Aim of the task: Of the records that follow, copy only the lines from the line containing "black cake: 3 -> 4" to the line containing "white cake: 3 -> 6", both included, exactly as written.

Information given:
----

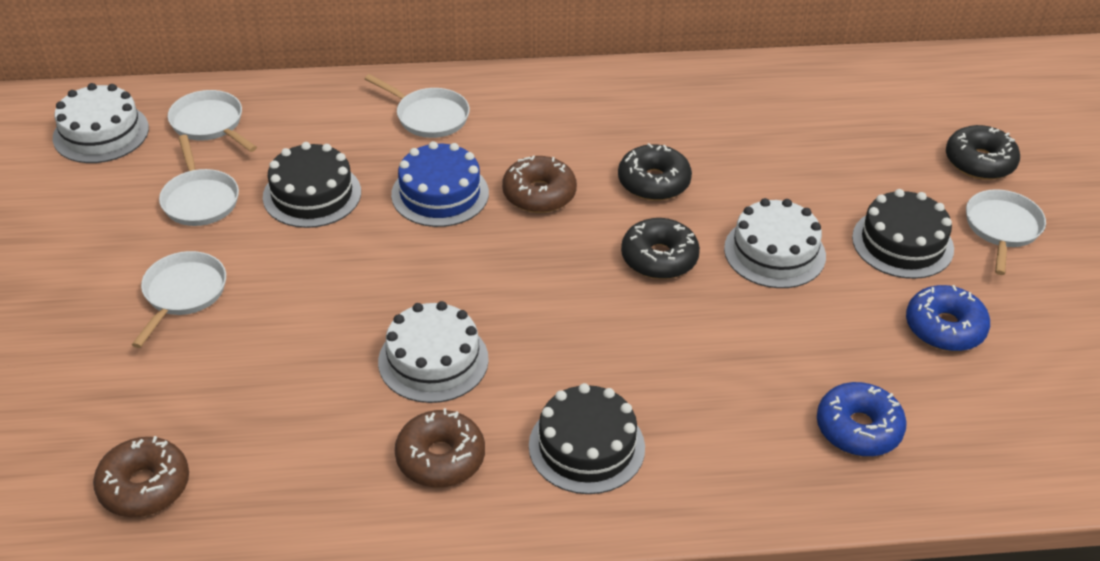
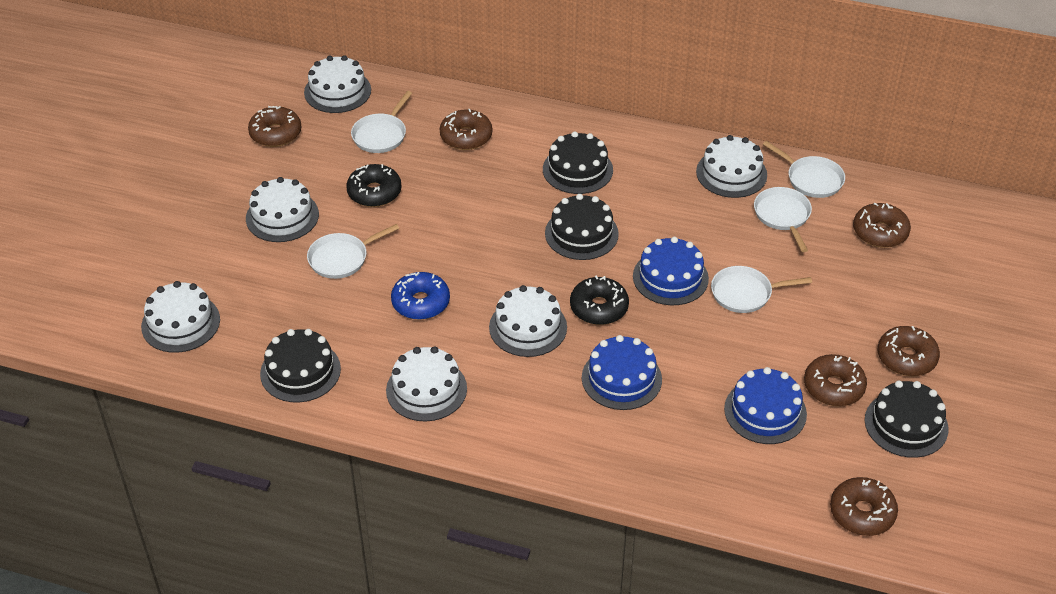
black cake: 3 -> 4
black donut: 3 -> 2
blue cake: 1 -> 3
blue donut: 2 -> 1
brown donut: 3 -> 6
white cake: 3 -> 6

----

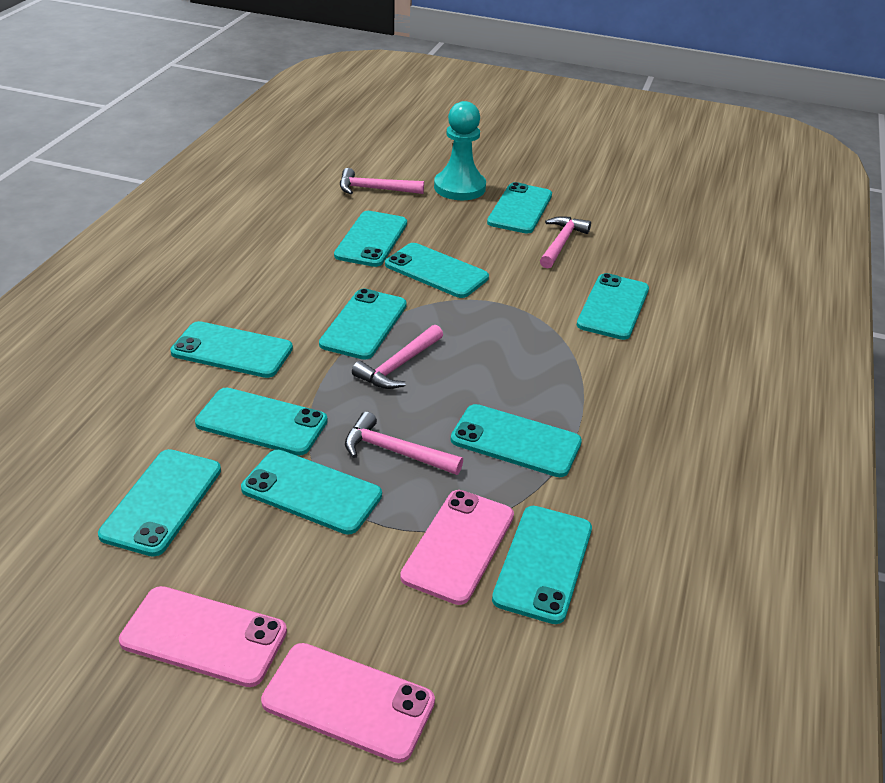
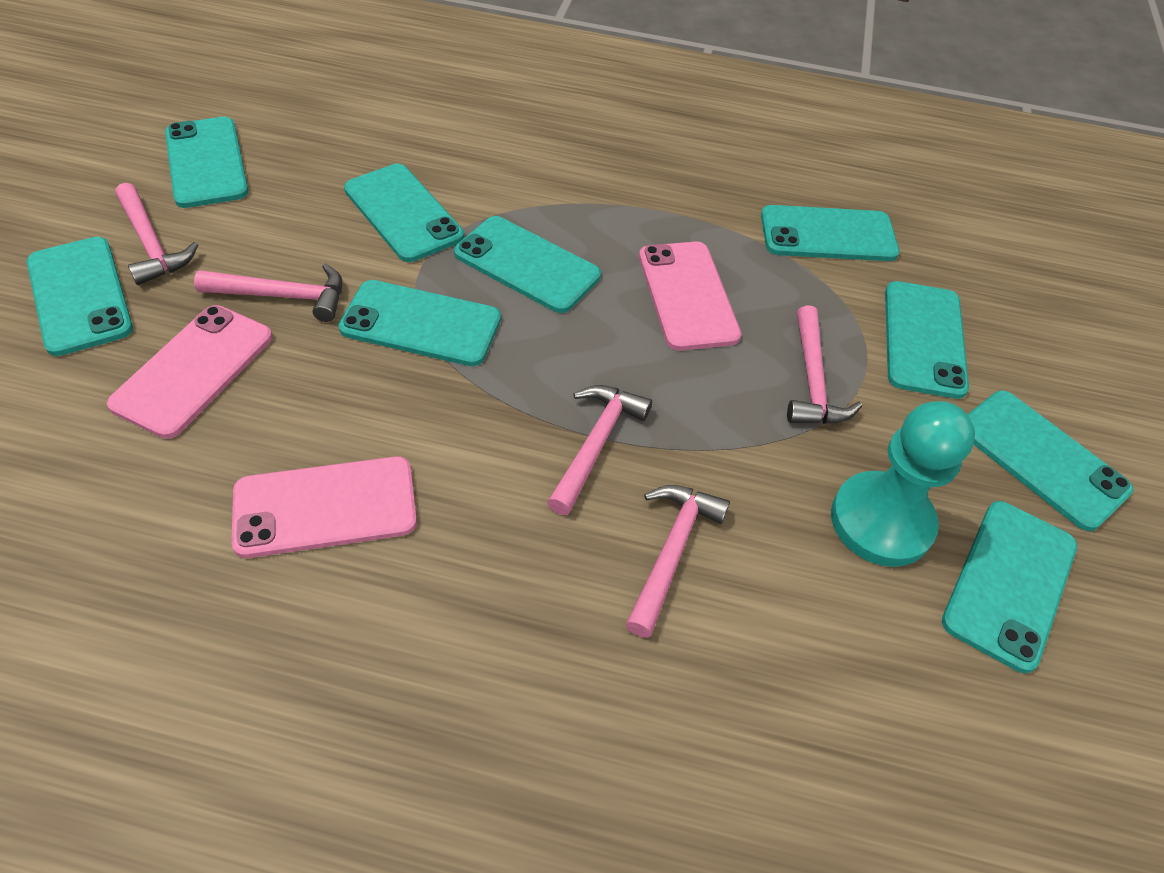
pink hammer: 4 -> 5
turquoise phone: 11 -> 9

----

Expected answer:
black cake: 3 -> 4
black donut: 3 -> 2
blue cake: 1 -> 3
blue donut: 2 -> 1
brown donut: 3 -> 6
white cake: 3 -> 6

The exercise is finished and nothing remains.